▸ **Records from a dataset**
════════

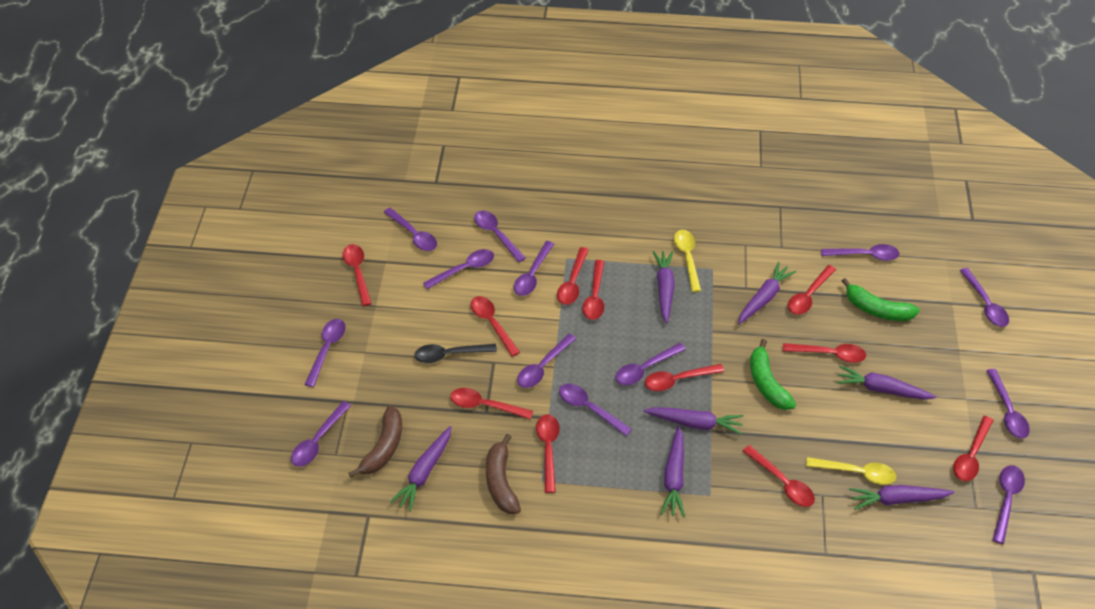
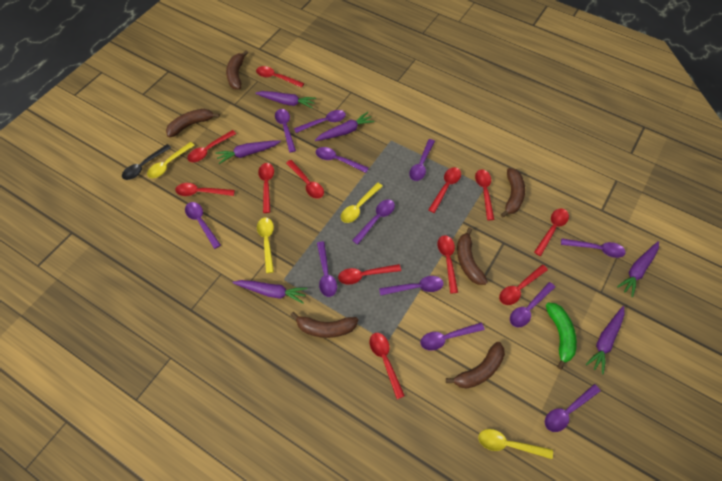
brown banana: 2 -> 6
green banana: 2 -> 1
purple carrot: 7 -> 6
purple spoon: 13 -> 12
red spoon: 11 -> 12
yellow spoon: 2 -> 4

════════

▸ **WHAT YOU SHOULD DO**
Without including the pictures, copy all of the data exactly.

▸ **SOLUTION TO THE EXERCISE**
brown banana: 2 -> 6
green banana: 2 -> 1
purple carrot: 7 -> 6
purple spoon: 13 -> 12
red spoon: 11 -> 12
yellow spoon: 2 -> 4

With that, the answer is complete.